§ **PROBLEM DESCRIPTION**: In the listing below, find the line with "C3: 1uF (plus 5V, minus GND) -> 1uF (5V, GND)" and the line with "R1: 1.6k (VIN, VREF) -> 1k (VIN, VREF)". Repeat those two lines and all lines between them exactly.

§ **SUPPLIED RECORDS**:
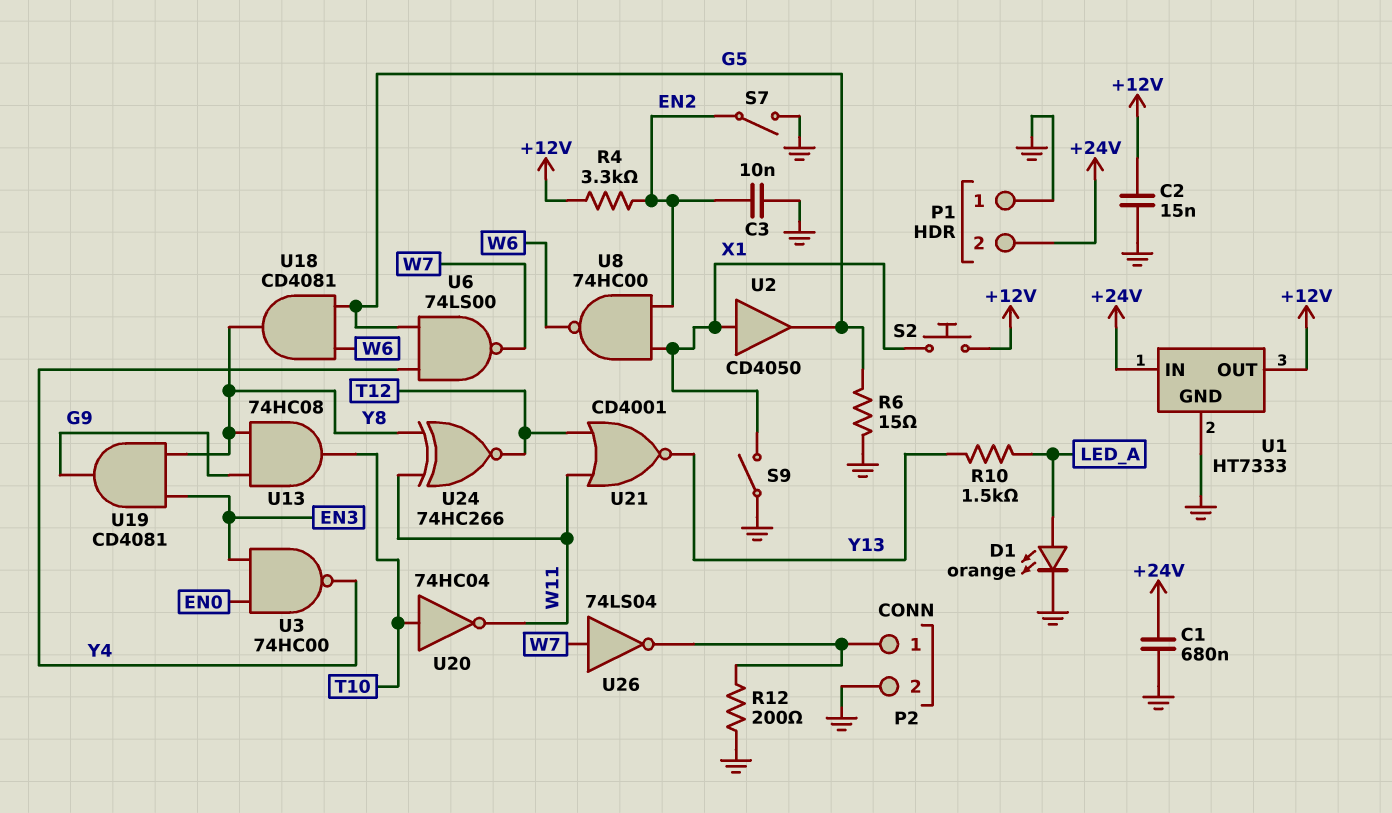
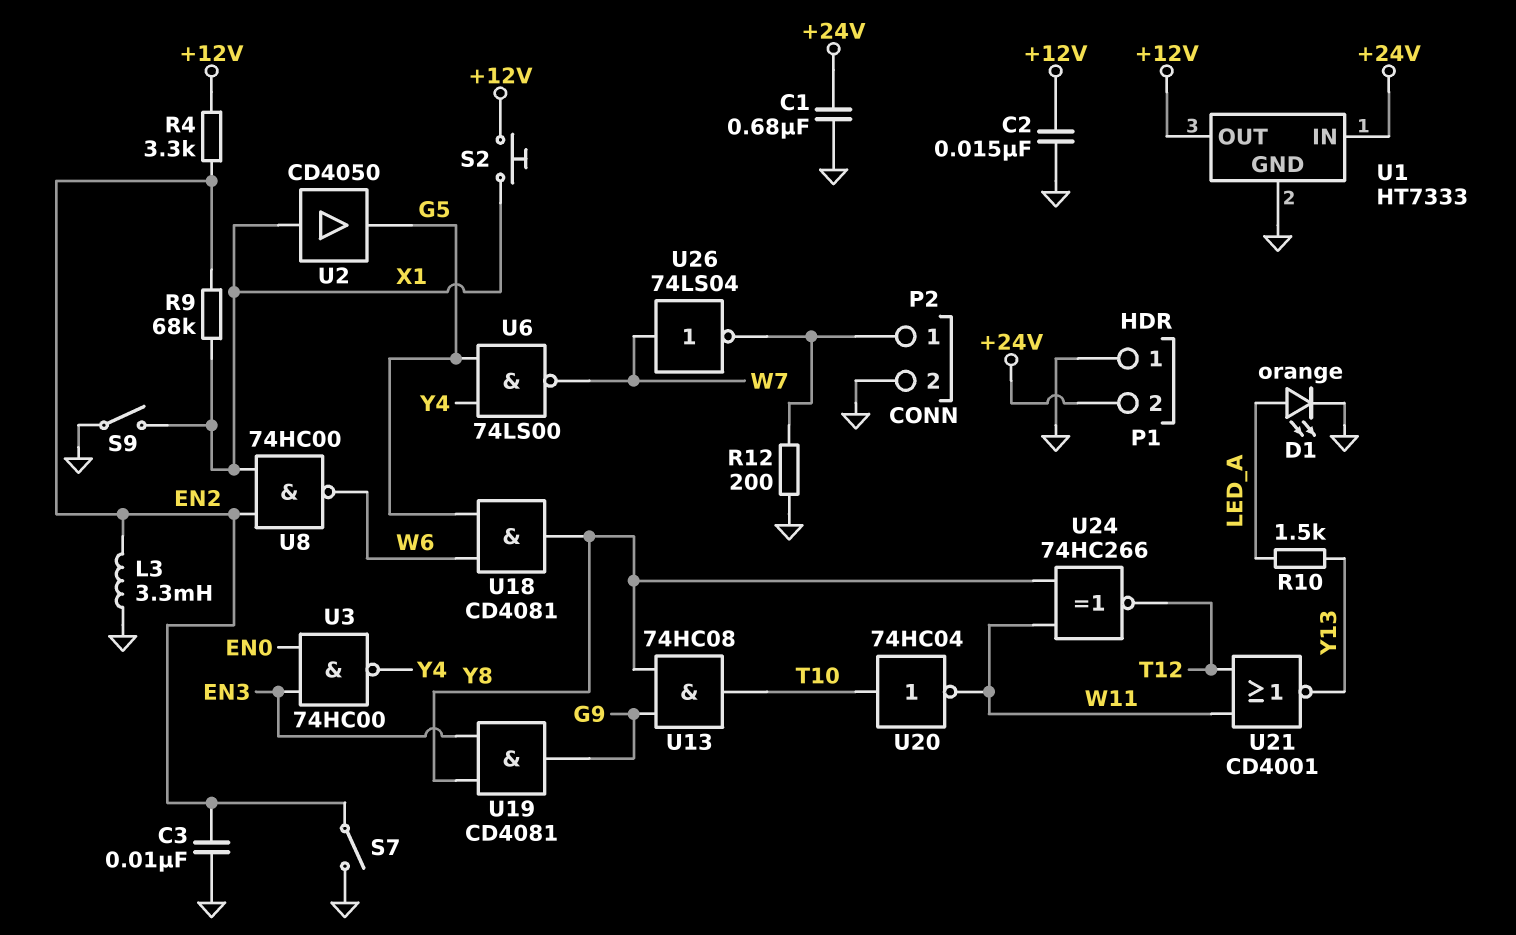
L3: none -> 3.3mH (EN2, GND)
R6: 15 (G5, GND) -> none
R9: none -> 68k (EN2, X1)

==

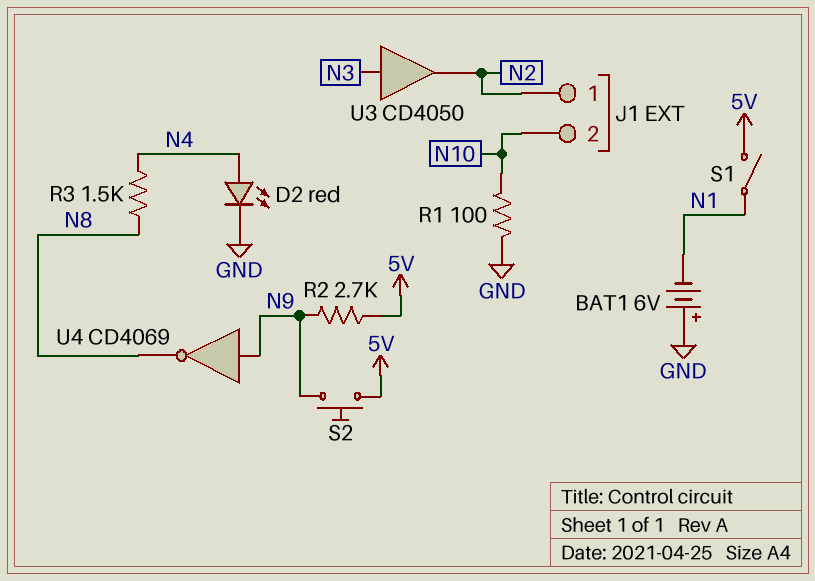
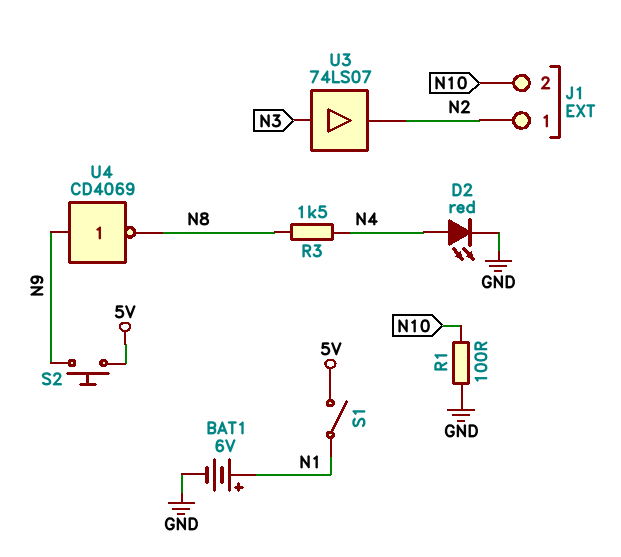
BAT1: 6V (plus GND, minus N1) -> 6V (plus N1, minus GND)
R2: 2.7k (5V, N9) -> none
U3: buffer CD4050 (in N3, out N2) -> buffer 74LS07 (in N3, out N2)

---

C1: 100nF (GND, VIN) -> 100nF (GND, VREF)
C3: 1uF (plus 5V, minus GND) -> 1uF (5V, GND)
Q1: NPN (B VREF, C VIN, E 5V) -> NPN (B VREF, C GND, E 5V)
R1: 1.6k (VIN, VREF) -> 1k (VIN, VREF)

§ **ANSWER BOX**:
C3: 1uF (plus 5V, minus GND) -> 1uF (5V, GND)
Q1: NPN (B VREF, C VIN, E 5V) -> NPN (B VREF, C GND, E 5V)
R1: 1.6k (VIN, VREF) -> 1k (VIN, VREF)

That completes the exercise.